- **WHAT YOU HAVE TO DO**
Count the lines in the data that contain the string "acciaccatura" with matching case, and give only that number.

- **Items from a dataset**
^^^^

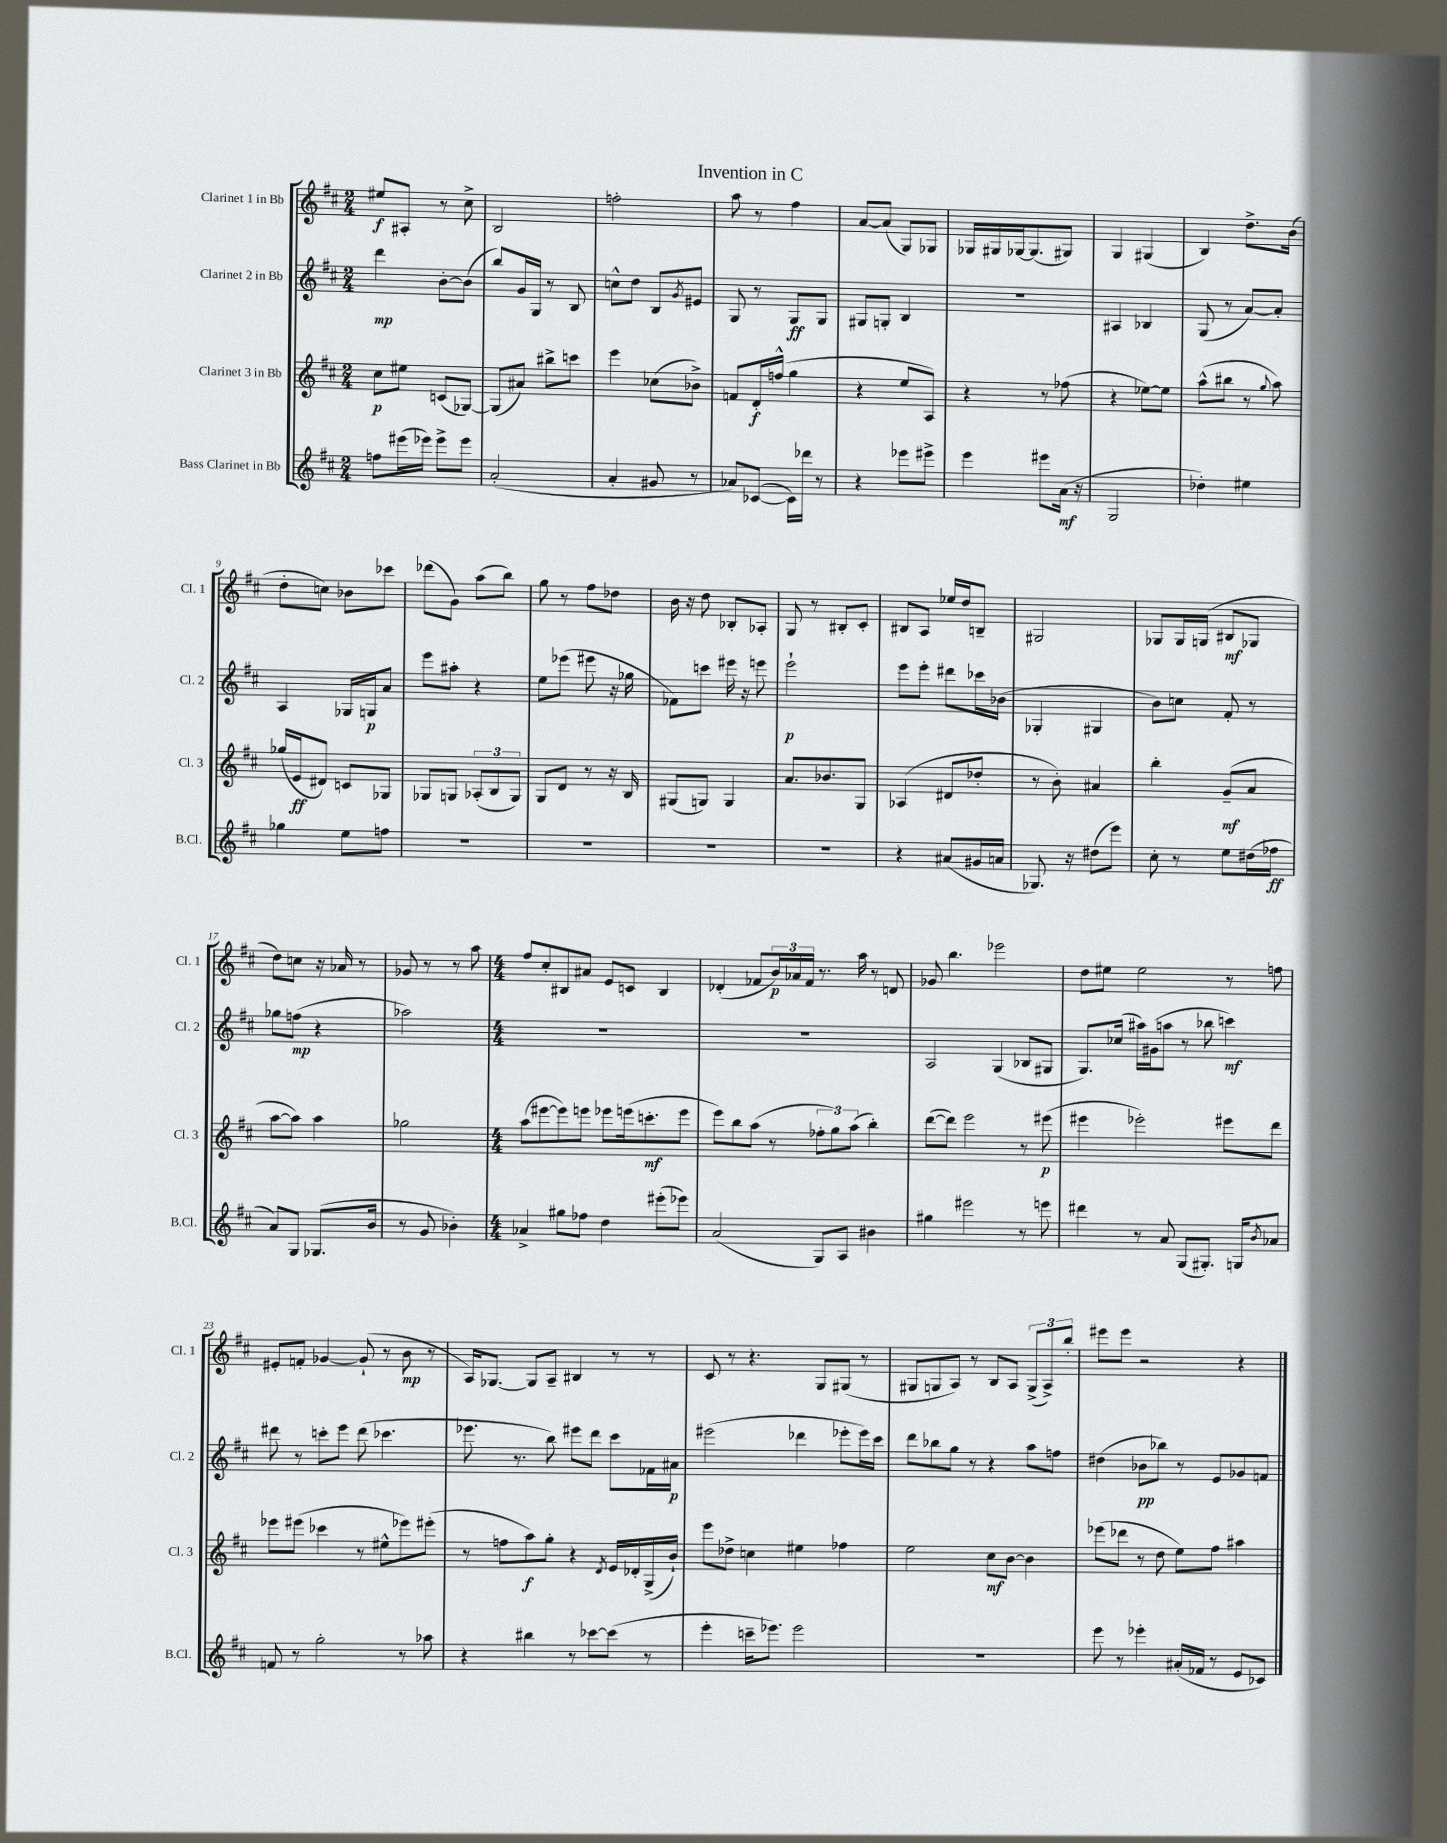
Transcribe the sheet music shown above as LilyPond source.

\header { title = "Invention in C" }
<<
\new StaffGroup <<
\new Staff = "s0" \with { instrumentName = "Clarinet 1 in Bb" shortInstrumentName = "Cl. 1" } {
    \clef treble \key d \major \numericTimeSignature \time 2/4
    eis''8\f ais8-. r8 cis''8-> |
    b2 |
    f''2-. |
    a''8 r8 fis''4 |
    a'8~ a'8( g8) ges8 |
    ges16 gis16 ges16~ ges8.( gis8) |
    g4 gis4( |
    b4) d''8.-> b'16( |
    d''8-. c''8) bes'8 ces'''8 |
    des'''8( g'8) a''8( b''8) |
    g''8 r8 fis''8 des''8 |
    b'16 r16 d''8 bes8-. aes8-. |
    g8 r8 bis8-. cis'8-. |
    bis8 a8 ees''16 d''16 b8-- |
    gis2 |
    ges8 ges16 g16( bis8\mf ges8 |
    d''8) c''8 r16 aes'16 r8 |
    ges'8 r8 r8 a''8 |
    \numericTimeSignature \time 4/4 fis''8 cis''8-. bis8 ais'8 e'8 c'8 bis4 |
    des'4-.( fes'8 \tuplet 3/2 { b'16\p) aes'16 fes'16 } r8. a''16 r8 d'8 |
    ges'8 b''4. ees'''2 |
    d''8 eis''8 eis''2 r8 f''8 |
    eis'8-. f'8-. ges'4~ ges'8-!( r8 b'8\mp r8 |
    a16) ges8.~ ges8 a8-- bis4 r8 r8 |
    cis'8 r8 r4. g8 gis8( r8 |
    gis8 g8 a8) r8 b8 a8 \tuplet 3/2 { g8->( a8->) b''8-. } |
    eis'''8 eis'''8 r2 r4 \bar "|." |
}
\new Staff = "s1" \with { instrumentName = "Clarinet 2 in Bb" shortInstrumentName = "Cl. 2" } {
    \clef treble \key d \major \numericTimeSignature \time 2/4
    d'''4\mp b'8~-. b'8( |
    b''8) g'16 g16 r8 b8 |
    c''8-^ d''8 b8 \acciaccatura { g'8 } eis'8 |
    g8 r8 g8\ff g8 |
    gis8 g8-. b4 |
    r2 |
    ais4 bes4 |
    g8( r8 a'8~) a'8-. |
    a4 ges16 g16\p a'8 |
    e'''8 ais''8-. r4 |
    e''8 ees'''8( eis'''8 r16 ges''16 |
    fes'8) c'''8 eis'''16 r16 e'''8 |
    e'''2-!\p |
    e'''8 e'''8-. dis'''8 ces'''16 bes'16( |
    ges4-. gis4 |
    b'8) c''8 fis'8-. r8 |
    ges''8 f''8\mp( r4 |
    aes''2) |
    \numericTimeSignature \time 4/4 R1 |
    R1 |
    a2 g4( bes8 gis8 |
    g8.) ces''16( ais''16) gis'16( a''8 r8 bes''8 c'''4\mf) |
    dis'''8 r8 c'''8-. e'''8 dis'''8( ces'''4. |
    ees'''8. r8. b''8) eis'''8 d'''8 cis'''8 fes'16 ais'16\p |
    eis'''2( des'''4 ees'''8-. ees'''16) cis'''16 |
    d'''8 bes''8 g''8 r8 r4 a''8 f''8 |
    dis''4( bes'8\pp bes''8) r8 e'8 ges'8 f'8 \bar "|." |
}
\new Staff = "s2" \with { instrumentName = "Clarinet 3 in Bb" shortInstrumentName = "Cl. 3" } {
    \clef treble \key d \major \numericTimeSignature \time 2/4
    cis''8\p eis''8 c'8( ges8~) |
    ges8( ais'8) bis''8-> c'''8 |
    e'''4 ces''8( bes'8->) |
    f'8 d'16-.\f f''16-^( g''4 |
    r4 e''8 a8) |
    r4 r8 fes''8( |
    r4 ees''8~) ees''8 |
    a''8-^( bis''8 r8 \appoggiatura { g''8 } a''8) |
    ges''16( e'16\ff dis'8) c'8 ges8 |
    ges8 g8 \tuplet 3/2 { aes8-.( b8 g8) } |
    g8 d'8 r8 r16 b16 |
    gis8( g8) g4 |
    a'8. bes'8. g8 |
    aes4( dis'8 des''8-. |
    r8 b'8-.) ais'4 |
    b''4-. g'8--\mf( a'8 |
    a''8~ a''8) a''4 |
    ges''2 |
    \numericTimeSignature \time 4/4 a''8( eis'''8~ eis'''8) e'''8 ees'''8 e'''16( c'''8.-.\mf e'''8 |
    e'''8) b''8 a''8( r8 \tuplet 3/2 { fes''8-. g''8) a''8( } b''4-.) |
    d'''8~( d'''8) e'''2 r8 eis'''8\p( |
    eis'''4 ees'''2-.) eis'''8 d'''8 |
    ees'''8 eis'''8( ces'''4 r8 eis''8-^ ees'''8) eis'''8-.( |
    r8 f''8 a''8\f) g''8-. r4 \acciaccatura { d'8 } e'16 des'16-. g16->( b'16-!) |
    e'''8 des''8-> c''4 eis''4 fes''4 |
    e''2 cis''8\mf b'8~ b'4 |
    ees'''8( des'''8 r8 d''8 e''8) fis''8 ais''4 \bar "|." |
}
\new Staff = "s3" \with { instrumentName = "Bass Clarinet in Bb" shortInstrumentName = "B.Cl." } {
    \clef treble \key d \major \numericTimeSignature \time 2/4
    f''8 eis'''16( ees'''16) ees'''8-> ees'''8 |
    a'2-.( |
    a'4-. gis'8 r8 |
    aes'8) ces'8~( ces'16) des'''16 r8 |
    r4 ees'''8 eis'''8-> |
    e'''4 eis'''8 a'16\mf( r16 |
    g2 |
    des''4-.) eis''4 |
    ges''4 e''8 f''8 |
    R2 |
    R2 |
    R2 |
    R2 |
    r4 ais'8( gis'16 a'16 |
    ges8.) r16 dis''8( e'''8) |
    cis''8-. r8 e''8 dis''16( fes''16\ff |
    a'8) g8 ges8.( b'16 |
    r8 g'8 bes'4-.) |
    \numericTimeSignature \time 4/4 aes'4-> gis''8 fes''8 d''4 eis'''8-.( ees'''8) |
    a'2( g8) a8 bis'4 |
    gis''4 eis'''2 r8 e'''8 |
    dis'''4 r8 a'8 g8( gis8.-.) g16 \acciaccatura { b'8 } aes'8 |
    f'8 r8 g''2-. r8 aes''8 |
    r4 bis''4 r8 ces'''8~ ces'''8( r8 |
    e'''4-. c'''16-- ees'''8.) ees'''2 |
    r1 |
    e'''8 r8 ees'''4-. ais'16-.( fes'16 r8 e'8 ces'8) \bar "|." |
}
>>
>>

^^^^

- **RESPONSE TO THIS EXERCISE**
3